■ Work instructions ■
From the line with "camera: 30 degrees left, 5 degrees up" to the line with "(290, 124) = (375, 133): yellow", retype every line exactly, including those two, and leave out the rest of the data below.

■ Information shown ■

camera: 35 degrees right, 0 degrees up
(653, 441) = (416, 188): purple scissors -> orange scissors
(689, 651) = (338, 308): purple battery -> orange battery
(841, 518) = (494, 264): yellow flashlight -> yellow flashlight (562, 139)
==
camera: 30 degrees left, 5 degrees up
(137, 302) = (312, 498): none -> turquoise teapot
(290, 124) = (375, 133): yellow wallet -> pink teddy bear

■ Response to this task ■
camera: 30 degrees left, 5 degrees up
(137, 302) = (312, 498): none -> turquoise teapot
(290, 124) = (375, 133): yellow wallet -> pink teddy bear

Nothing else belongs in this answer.